Before-and-after scene images
::::

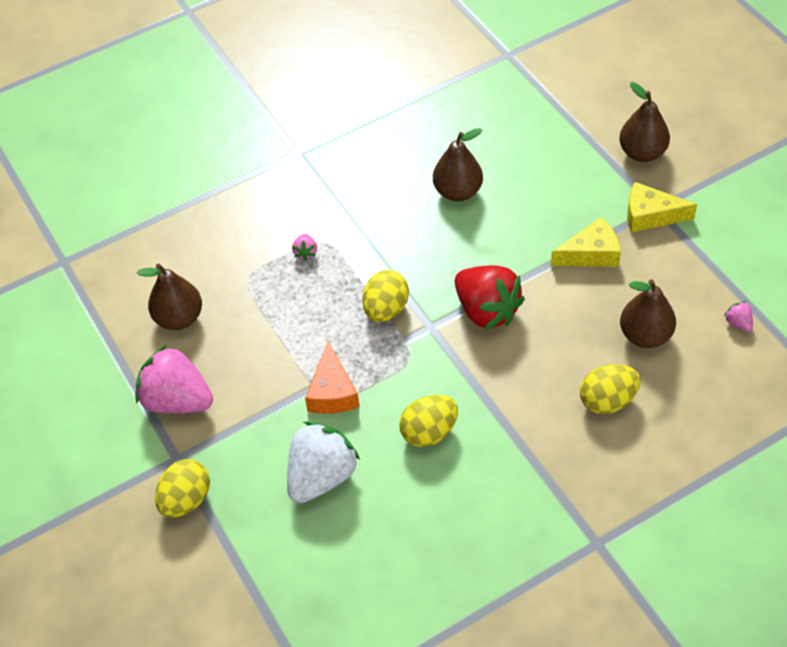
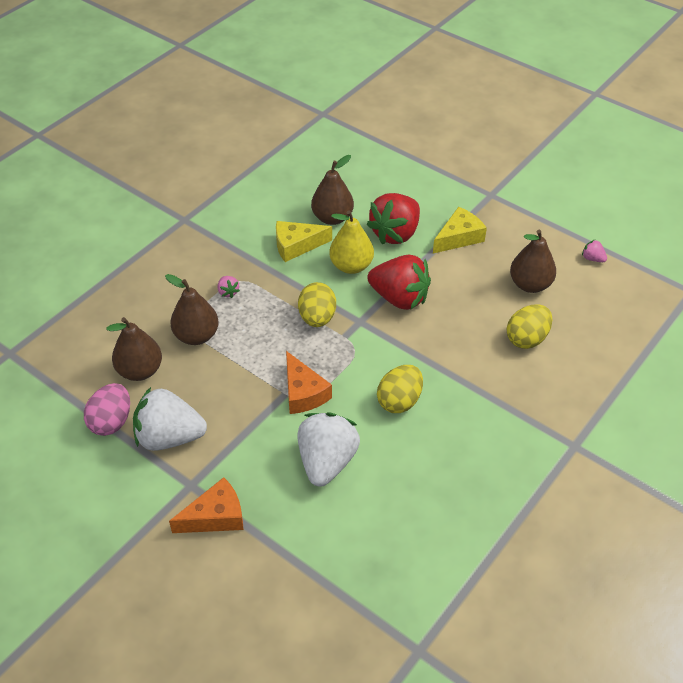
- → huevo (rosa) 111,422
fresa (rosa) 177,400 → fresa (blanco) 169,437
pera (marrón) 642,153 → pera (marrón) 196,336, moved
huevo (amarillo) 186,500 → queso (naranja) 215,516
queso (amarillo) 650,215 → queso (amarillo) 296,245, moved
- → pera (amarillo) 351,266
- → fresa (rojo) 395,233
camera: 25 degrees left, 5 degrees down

::::

**EXERCISE DETAILS:**
Read the lines above. Gather those in which the string "rosa" is found.

**SOLVED EXERCISE:**
- → huevo (rosa) 111,422
fresa (rosa) 177,400 → fresa (blanco) 169,437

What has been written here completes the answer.